### [Information provided]
○ ○ ○ ○ ○

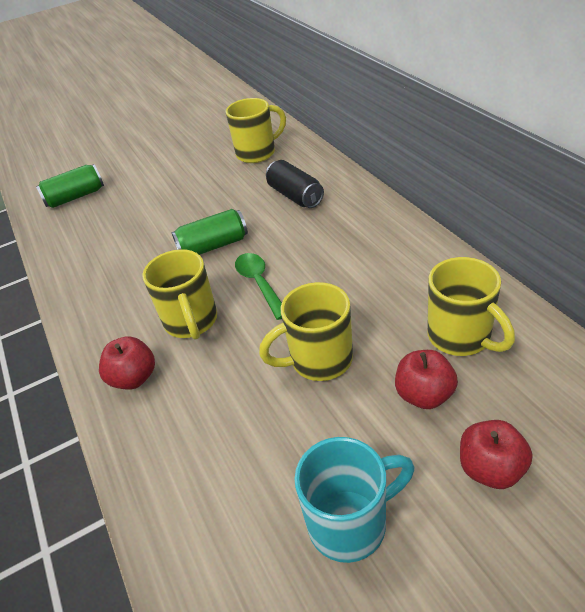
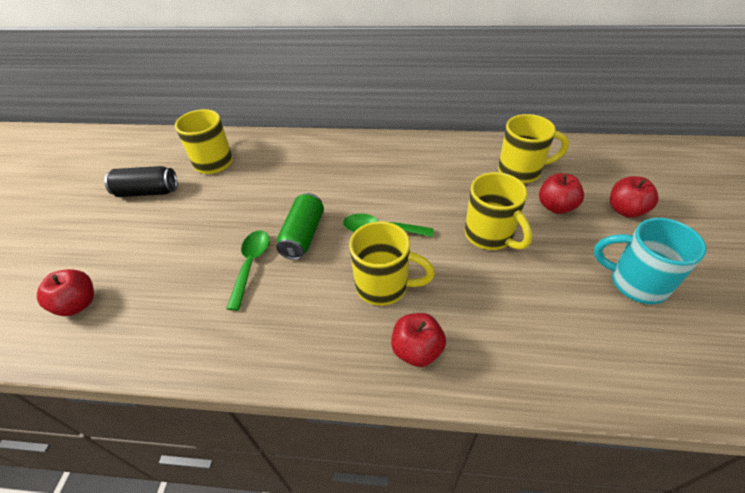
camera: 60 degrees left, 5 degrees up
(75, 197) = (78, 304): green can -> red apple
(160, 240) = (251, 265): none -> green spoon
(295, 196) = (301, 169): black can -> black can (147, 192)
(319, 360) = (490, 236): yellow mug -> yellow mug turned 45 degrees counterclockwise
(350, 523) = (635, 283): turquoise mug -> turquoise mug turned 75 degrees counterclockwise

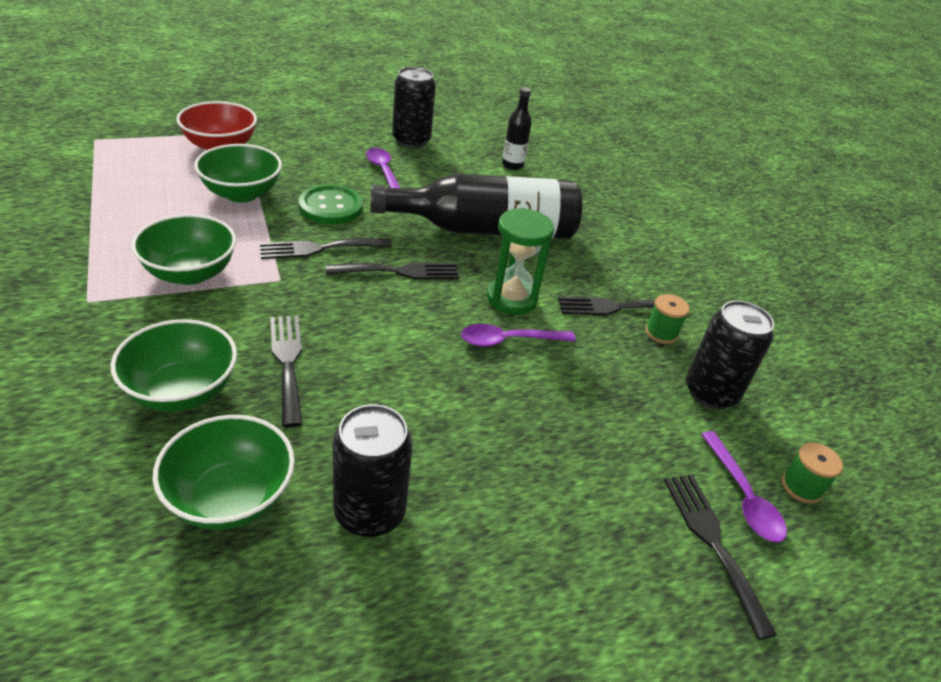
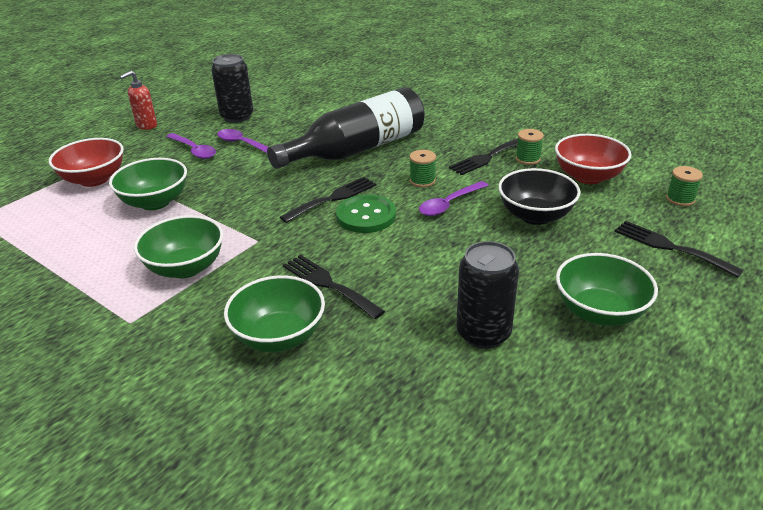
camera: 25 degrees left, 5 degrees down
(230, 498) = (392, 373): green bowl -> green bowl (599, 312)
(319, 248) = (260, 210): black fork -> none
(322, 114) = (146, 126): none -> red soap dispenser
(331, 207) = (234, 181): green button -> green button (366, 216)
(511, 298) = (422, 181): green hourglass -> green spool
(512, 165) = (326, 104): black bottle -> none
(589, 407) = (535, 216): none -> black bowl
(710, 393) = (588, 177): black can -> red bowl
(743, 496) = (659, 218): purple spoon -> purple spoon (194, 150)

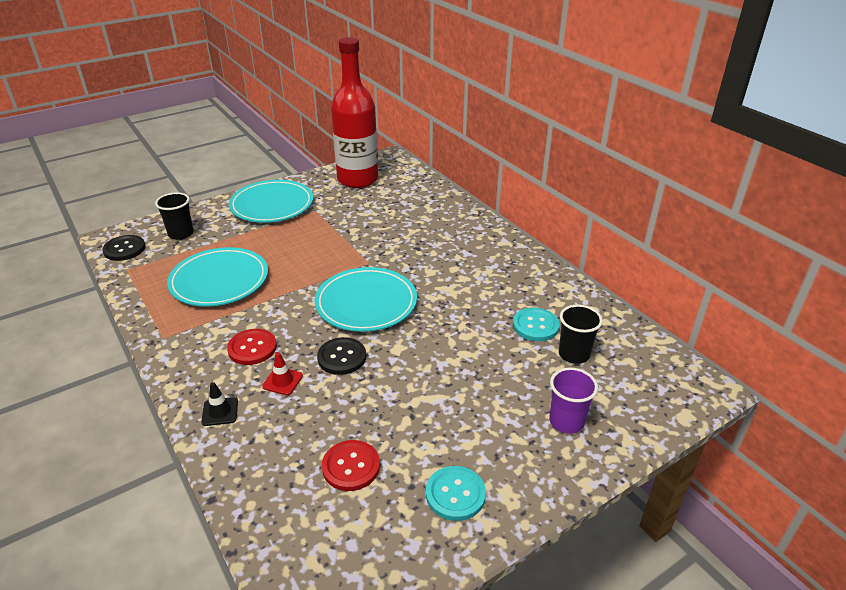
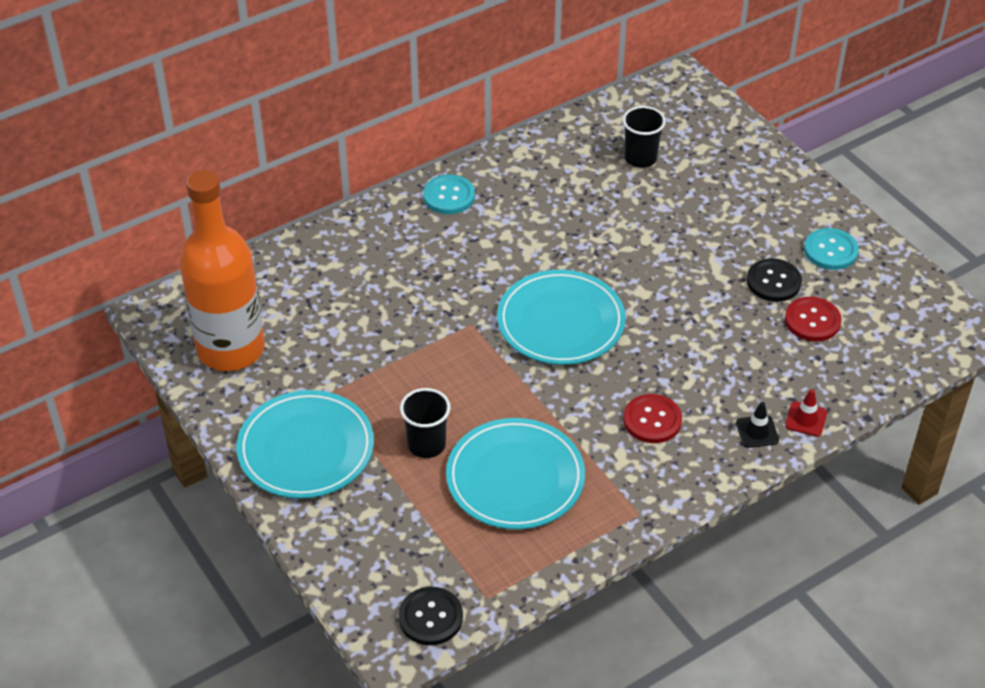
camera: 90 degrees left, 10 degrees up
(181, 234) = (388, 553): black cup -> black cup (426, 444)
(282, 381) = (704, 385): red traffic cone -> red traffic cone (806, 419)
(342, 357) = (661, 338): black button -> black button (773, 282)
(357, 179) = (231, 349): red bottle -> orange bottle
(535, 326) = (596, 181): turquoise button -> turquoise button (449, 196)
(566, 422) = (735, 174): purple cup -> none

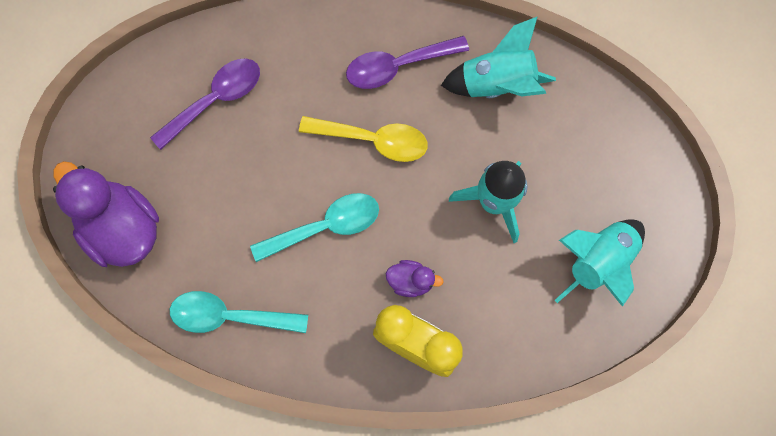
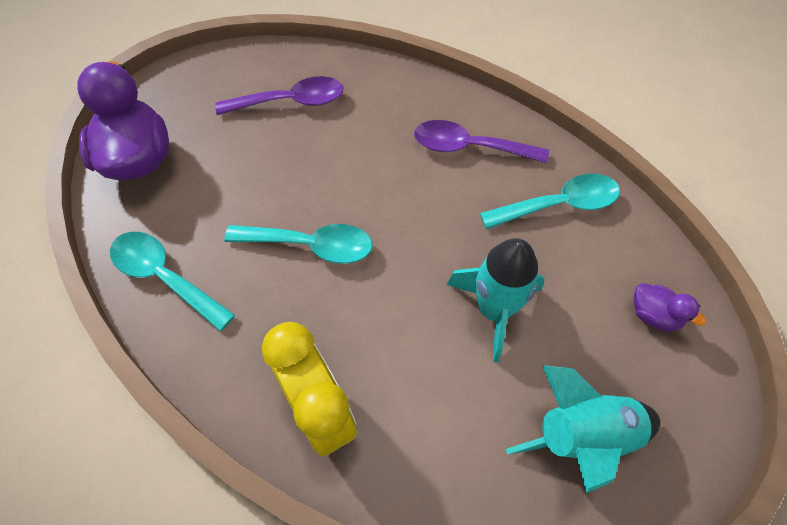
camera: 30 degrees right, 15 degrees down
(373, 140) = (406, 195): yellow spoon -> none
(411, 281) = (358, 341): purple duck -> purple duck (653, 315)
(497, 84) = (559, 205): turquoise rocket -> turquoise spoon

○ ○ ○ ○ ○

### [Assignment]
For this exercise, reproduce exactly the lines of the records above from the one with "(710, 393) = (588, 177): black" up to and including the one with "(357, 179) = (231, 349): red", without pictures.

### [Answer to the problem]
(710, 393) = (588, 177): black can -> red bowl
(743, 496) = (659, 218): purple spoon -> purple spoon (194, 150)

camera: 90 degrees left, 10 degrees up
(181, 234) = (388, 553): black cup -> black cup (426, 444)
(282, 381) = (704, 385): red traffic cone -> red traffic cone (806, 419)
(342, 357) = (661, 338): black button -> black button (773, 282)
(357, 179) = (231, 349): red bottle -> orange bottle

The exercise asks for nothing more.